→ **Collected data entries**
+--

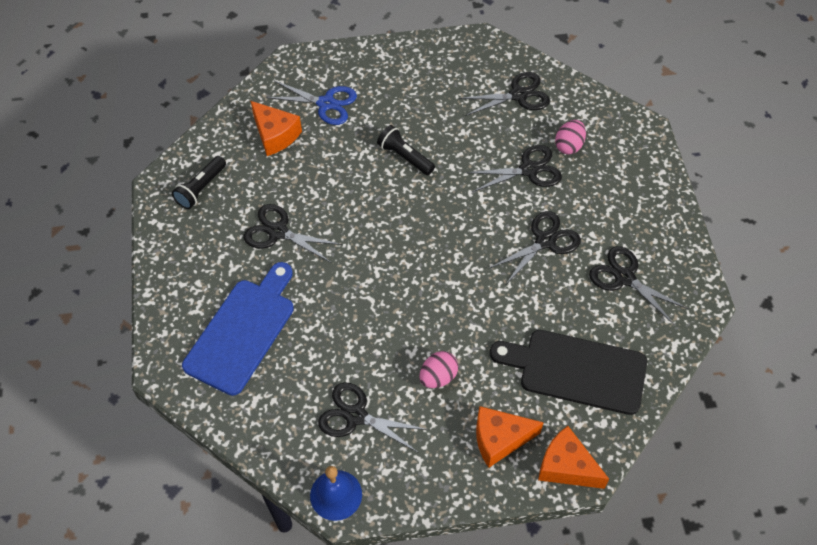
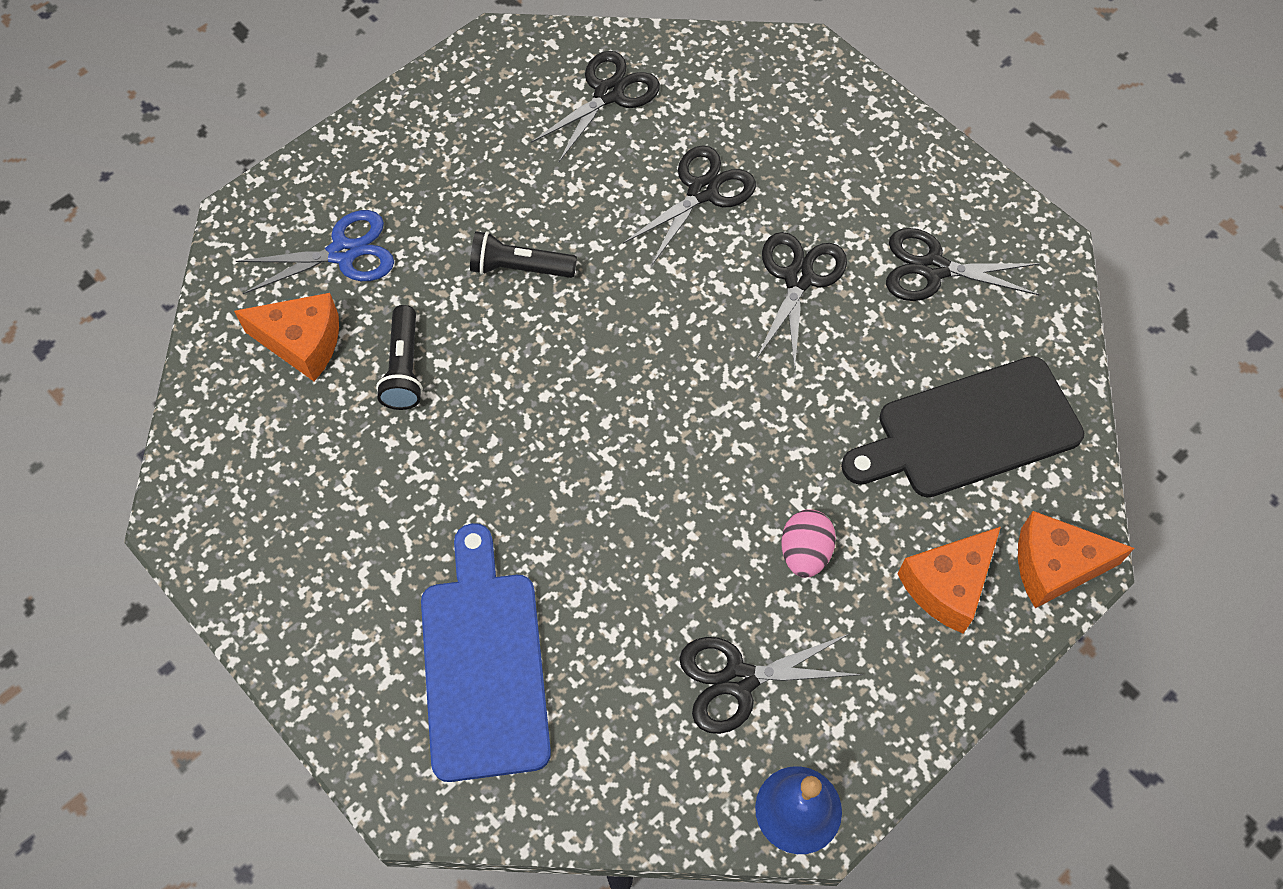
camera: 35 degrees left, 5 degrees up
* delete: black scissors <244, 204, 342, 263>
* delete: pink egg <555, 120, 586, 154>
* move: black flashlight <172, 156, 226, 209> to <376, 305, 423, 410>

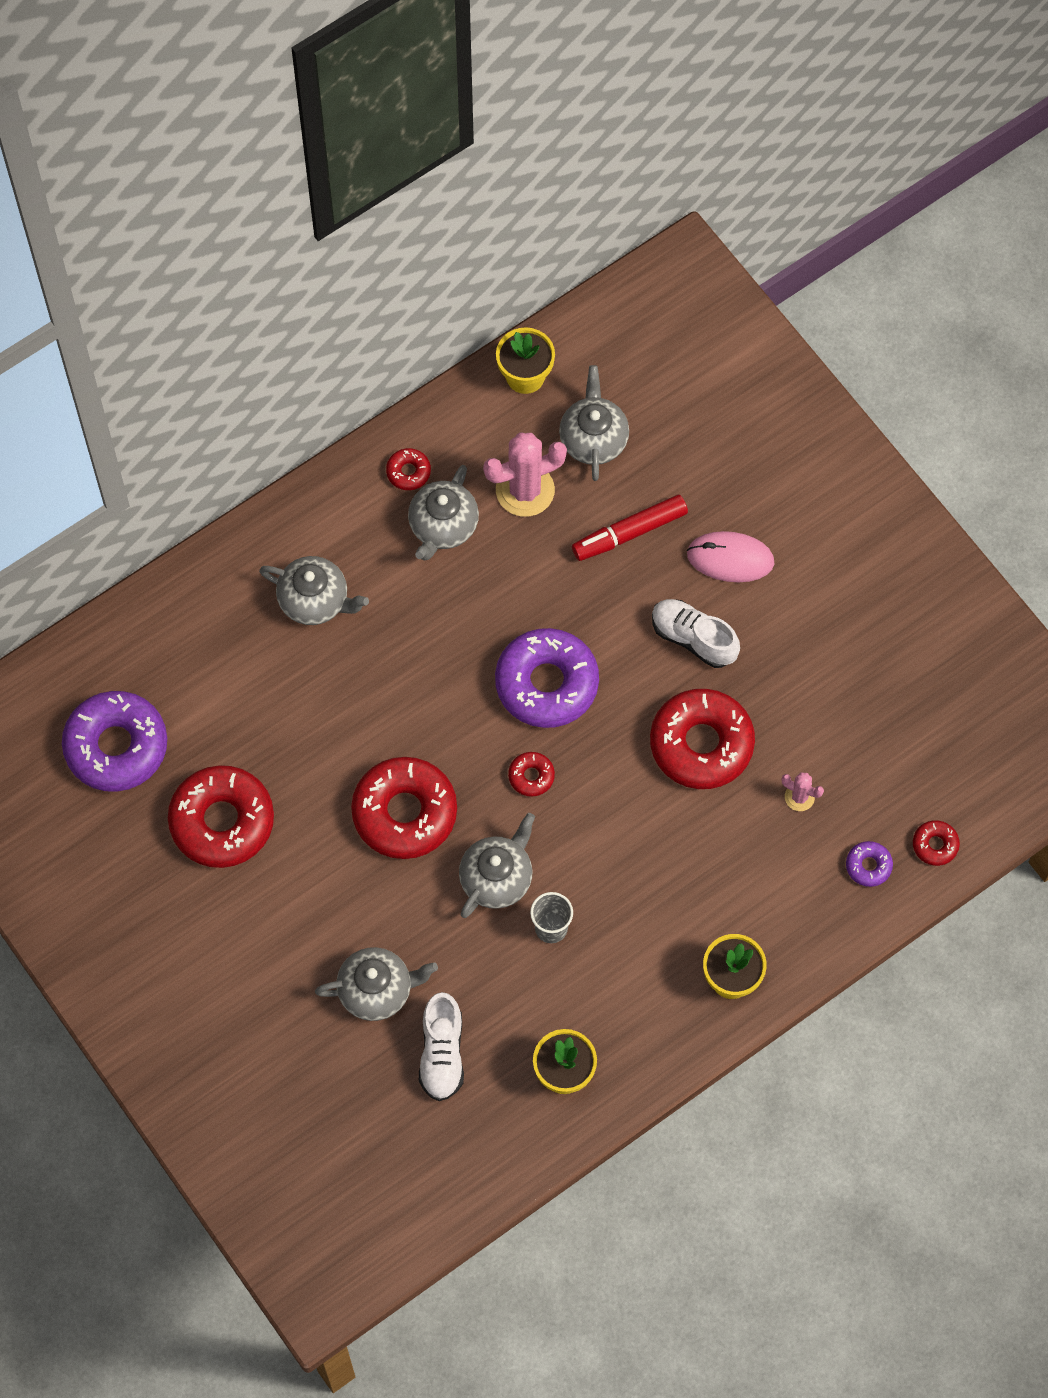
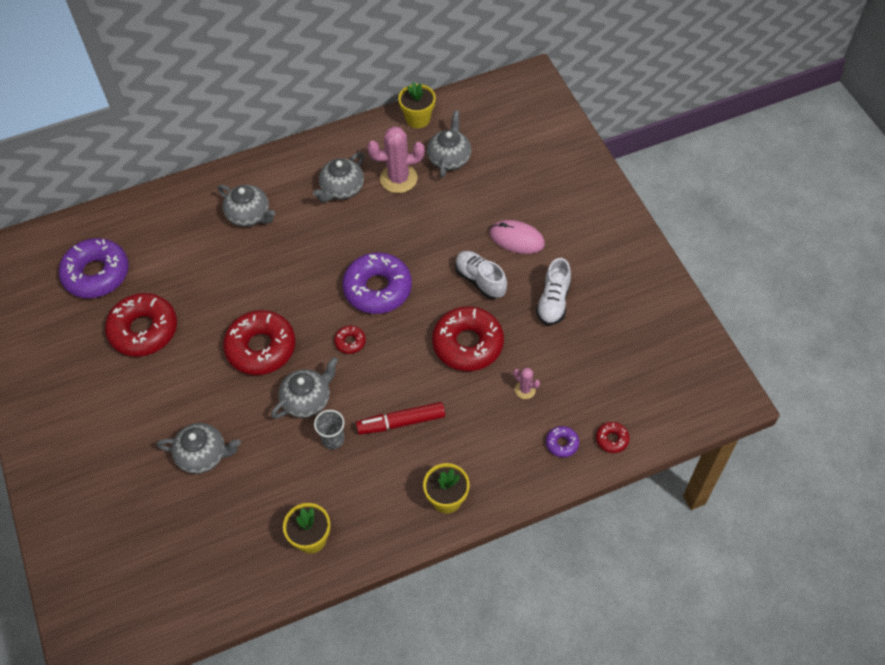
camera: 15 degrees right, 10 degrees down
* delete: red donut <386, 448, 431, 490>
* move: white shoe <419, 992, 464, 1101> to <536, 258, 571, 325>
* move: red marker <572, 494, 688, 561> to <356, 402, 445, 435>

+--

The range to copy runs from the line with "120, 586, 154>" to the last line of the entries, both included; copy it exactly and leave out the pictures.

* delete: pink egg <555, 120, 586, 154>
* move: black flashlight <172, 156, 226, 209> to <376, 305, 423, 410>

camera: 15 degrees right, 10 degrees down
* delete: red donut <386, 448, 431, 490>
* move: white shoe <419, 992, 464, 1101> to <536, 258, 571, 325>
* move: red marker <572, 494, 688, 561> to <356, 402, 445, 435>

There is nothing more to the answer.